Problem statement: Work through the records below and copy every line that includes "none".
[[ The input open ]]
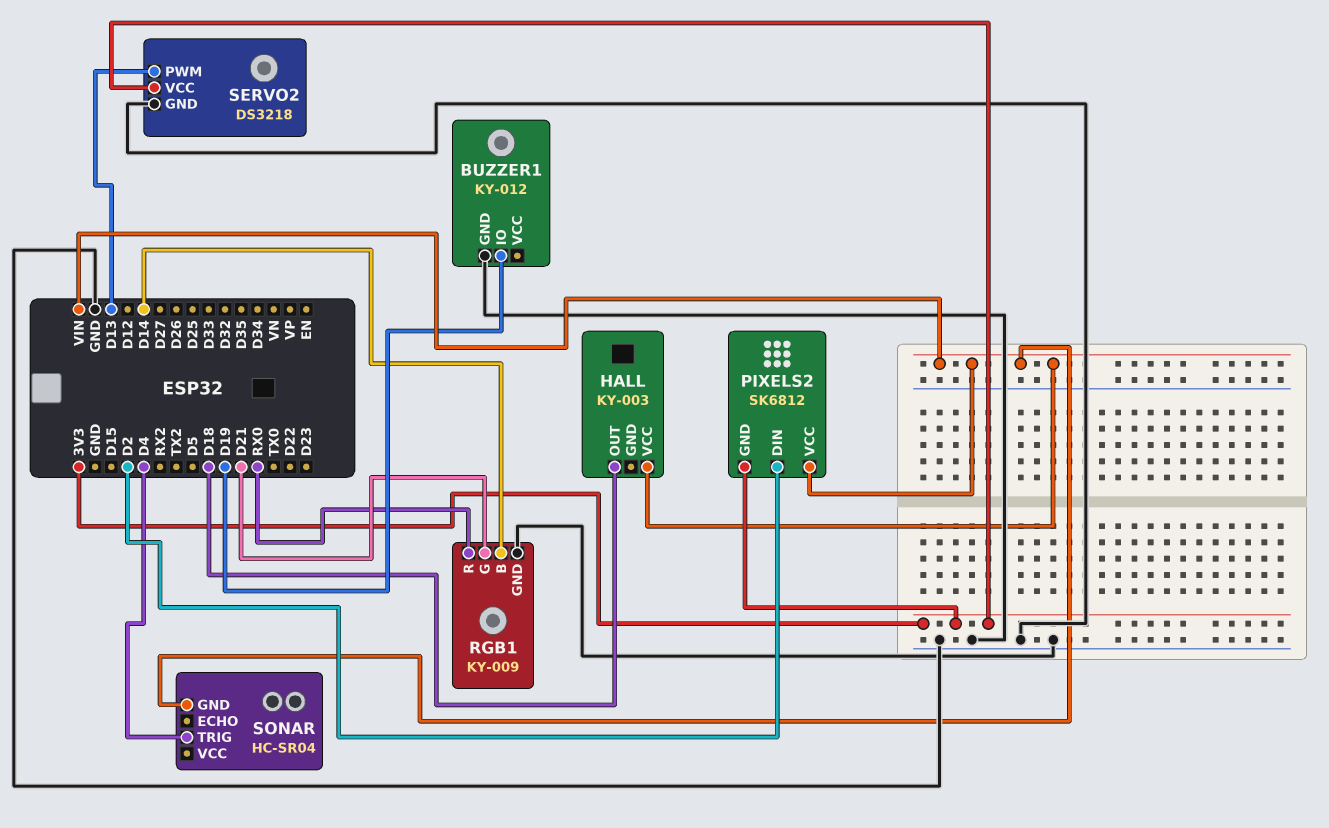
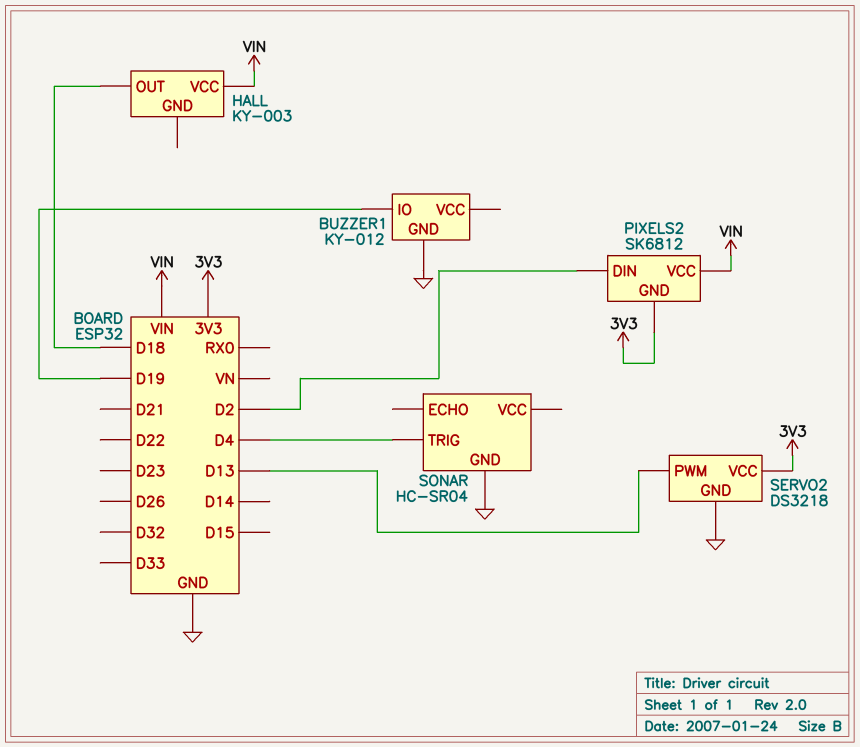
RGB1: KY-009 -> none
RGB1 pin B: D14 -> none
RGB1 pin G: D21 -> none
RGB1 pin GND: GND -> none
RGB1 pin R: RX0 -> none
SONAR pin GND: VIN -> GND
[[ The input closed ]]
Answer to this problem:
RGB1: KY-009 -> none
RGB1 pin B: D14 -> none
RGB1 pin G: D21 -> none
RGB1 pin GND: GND -> none
RGB1 pin R: RX0 -> none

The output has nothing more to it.